--- Extracted material ---
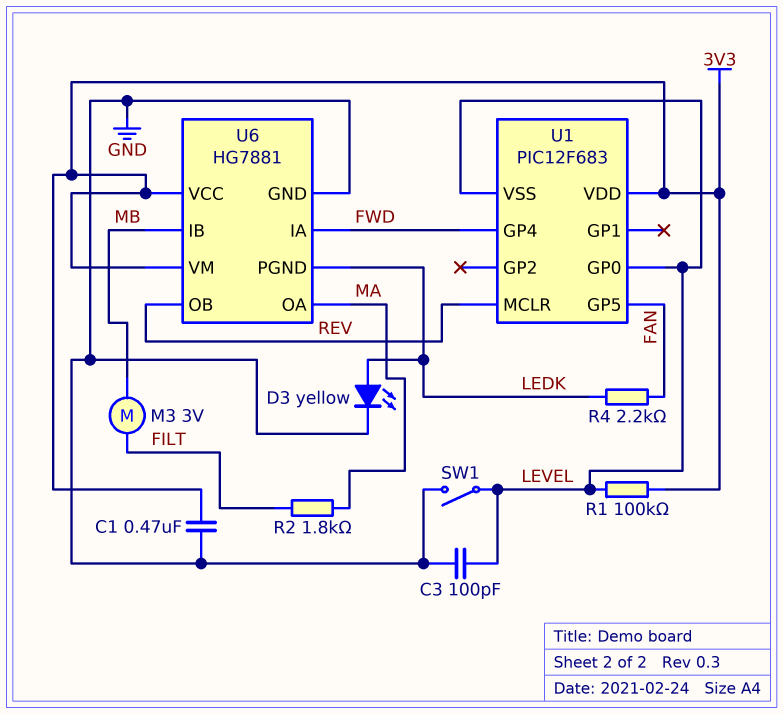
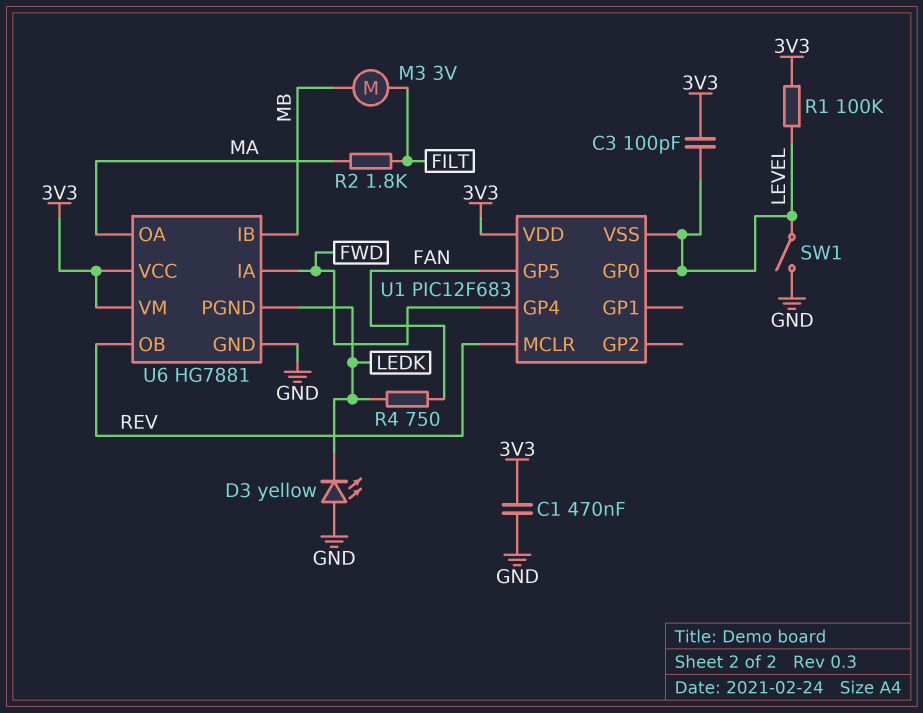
C3: 100pF (GND, LEVEL) -> 100pF (3V3, LEVEL)
D3: LED yellow (A LEDK, K GND) -> LED yellow (A GND, K LEDK)
R4: 2.2k (FAN, LEDK) -> 750 (FAN, LEDK)

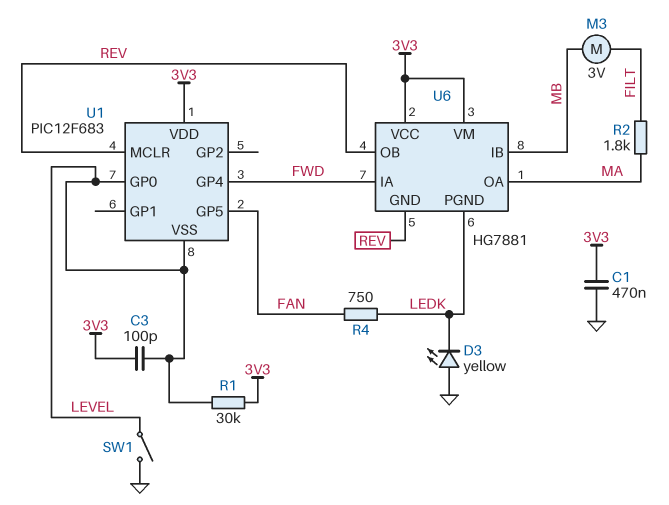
R1: 100k (3V3, LEVEL) -> 30k (3V3, LEVEL)
U6 pin GND: GND -> REV

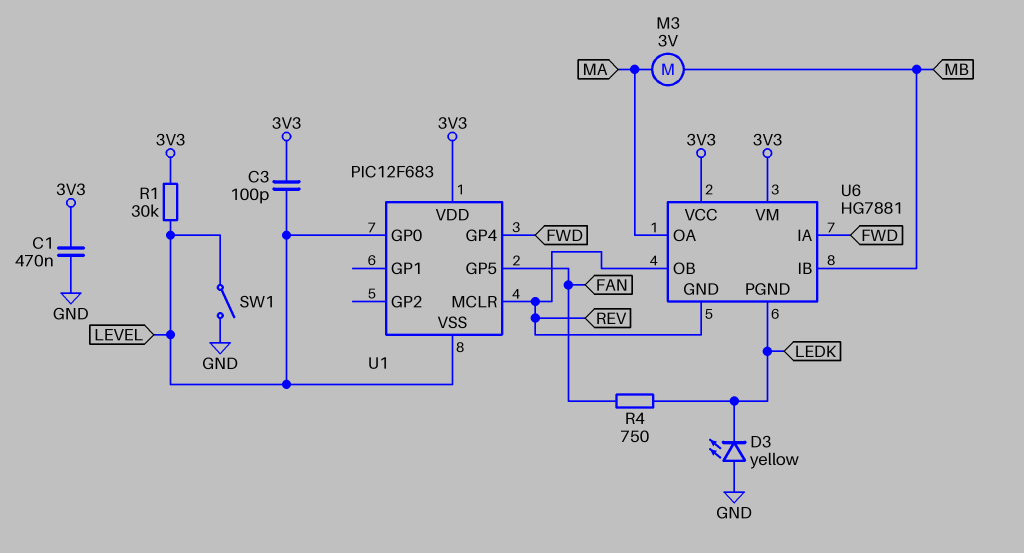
M3: motor 3V (FILT, MB) -> motor 3V (MA, MB)
R2: 1.8k (FILT, MA) -> none

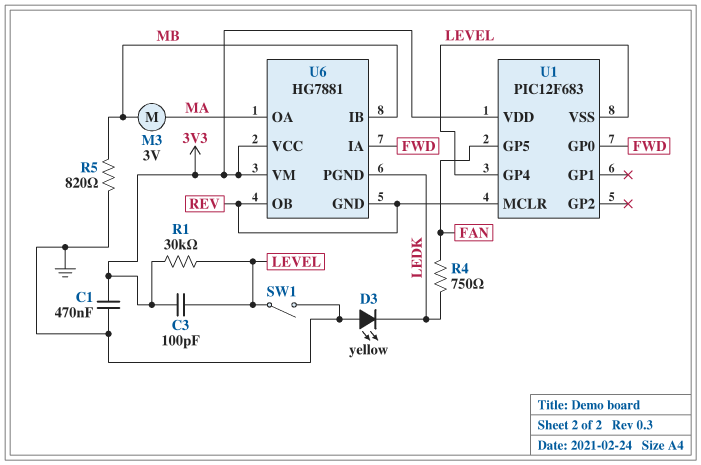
R5: none -> 820 (GND, MB)
U1 pin GP0: LEVEL -> FWD
U1 pin GP4: FWD -> LEVEL

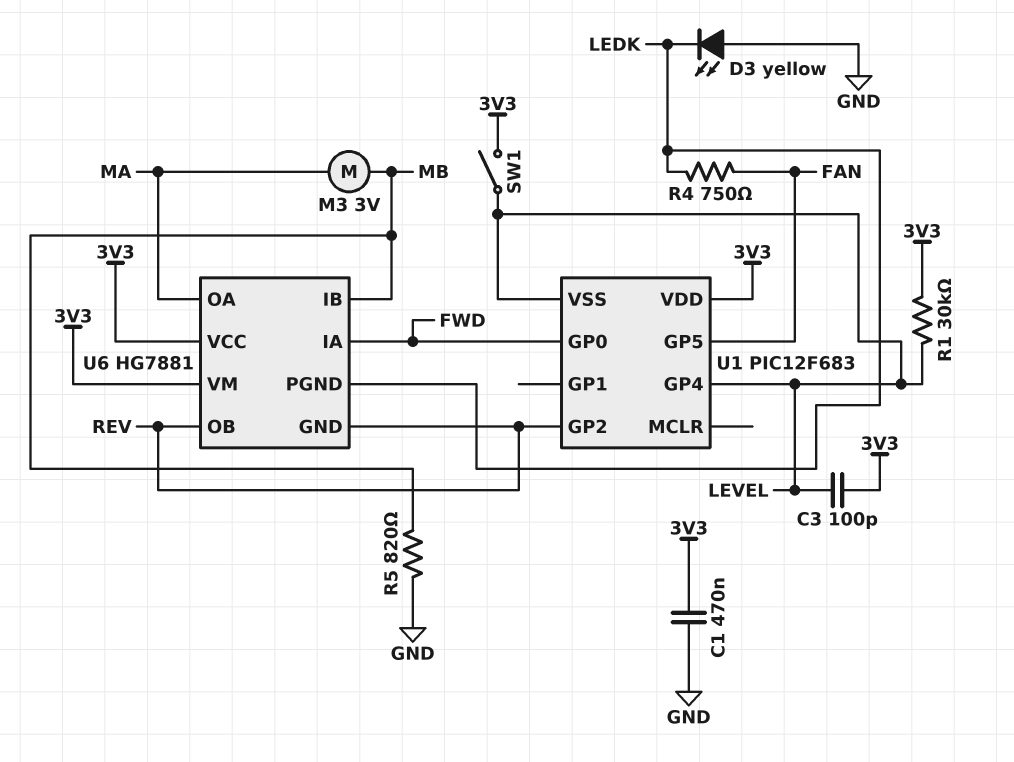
SW1: switch (GND, LEVEL) -> switch (3V3, LEVEL)
U1 pin GP2: none -> REV
U1 pin MCLR: REV -> none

--- Exercise objective ---
Every line from the one containing "U1 pin GP4: FWD -> LEVEL" through the end of the entries above is to be copied exactly; pictures are to be left out.

--- Output below ---
U1 pin GP4: FWD -> LEVEL

SW1: switch (GND, LEVEL) -> switch (3V3, LEVEL)
U1 pin GP2: none -> REV
U1 pin MCLR: REV -> none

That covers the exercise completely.